*** RECORD EXCERPTS Section Begins ***

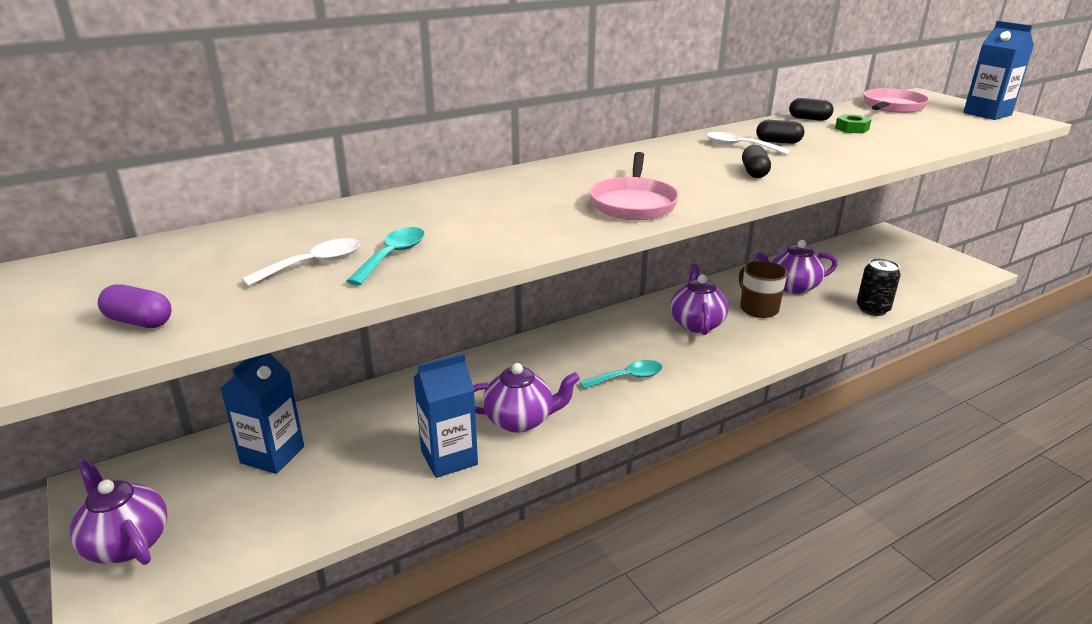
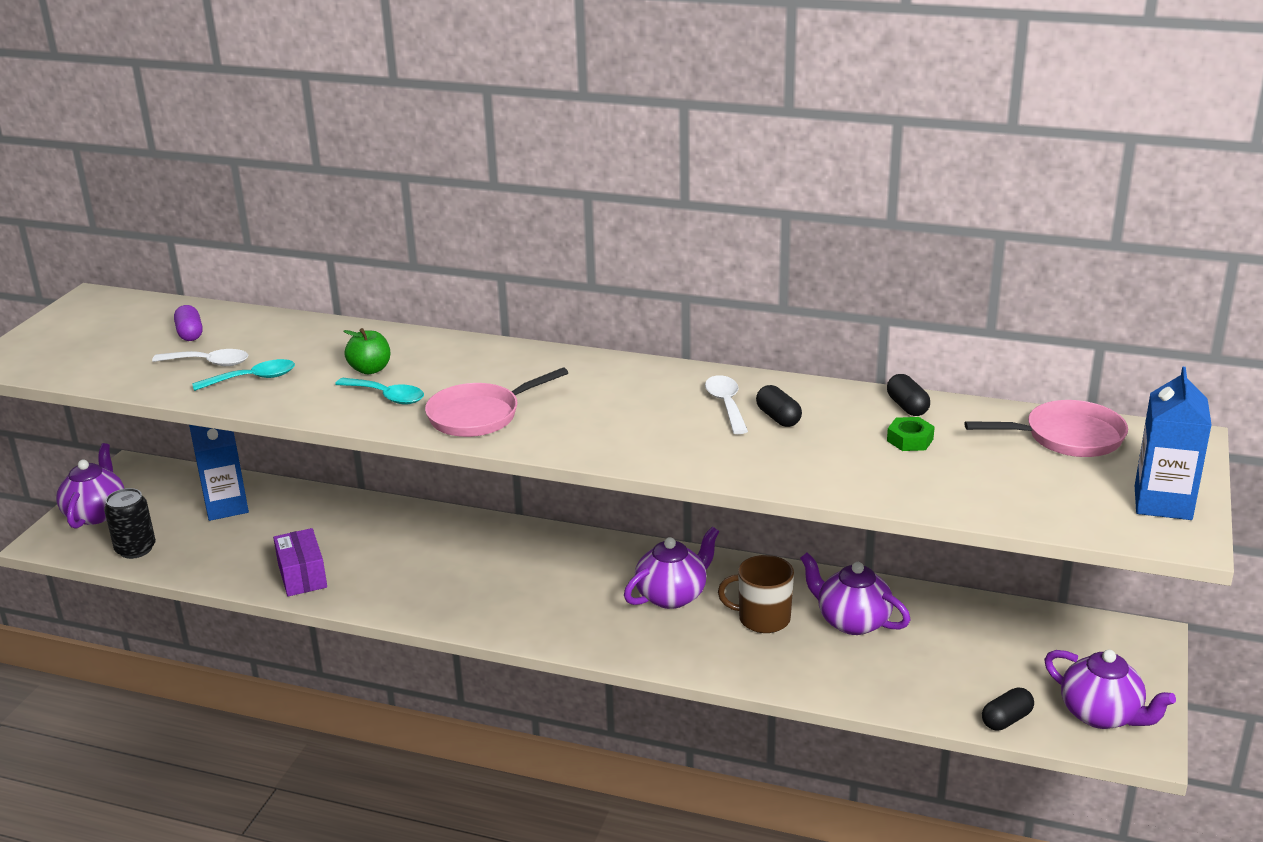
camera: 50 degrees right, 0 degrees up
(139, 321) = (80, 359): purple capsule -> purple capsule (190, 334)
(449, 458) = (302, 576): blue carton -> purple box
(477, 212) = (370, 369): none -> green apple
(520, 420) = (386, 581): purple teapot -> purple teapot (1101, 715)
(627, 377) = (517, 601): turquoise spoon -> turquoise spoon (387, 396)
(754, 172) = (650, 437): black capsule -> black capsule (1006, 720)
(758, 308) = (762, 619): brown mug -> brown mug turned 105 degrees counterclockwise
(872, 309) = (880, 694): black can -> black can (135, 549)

*** RECORD EXCERPTS Section Ends ***
*** RECORD EXCERPTS Section Begins ***

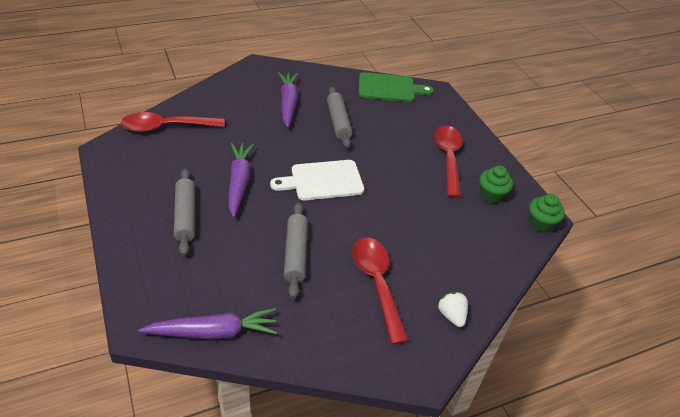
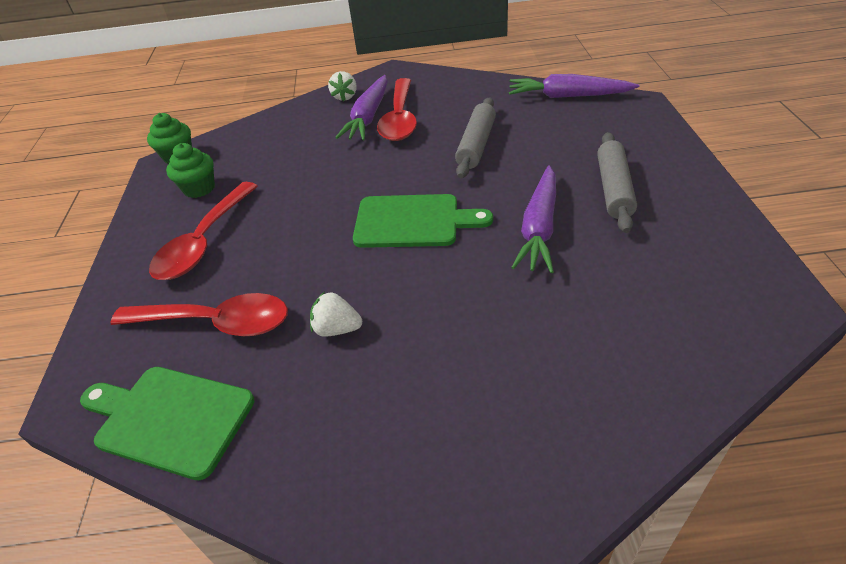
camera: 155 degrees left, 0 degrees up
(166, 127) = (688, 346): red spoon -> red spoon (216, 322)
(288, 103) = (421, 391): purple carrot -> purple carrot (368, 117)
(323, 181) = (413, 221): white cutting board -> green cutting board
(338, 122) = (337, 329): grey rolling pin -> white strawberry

*** RECORD EXCERPTS Section Ends ***

- _EXERCISE_
From the line holding "(288, 103) = (421, 391): purple" to the line holding "(338, 122) = (337, 329): grey", inclusive, restate each line above exactly as written.

- _RESPONSE BELOW_
(288, 103) = (421, 391): purple carrot -> purple carrot (368, 117)
(323, 181) = (413, 221): white cutting board -> green cutting board
(338, 122) = (337, 329): grey rolling pin -> white strawberry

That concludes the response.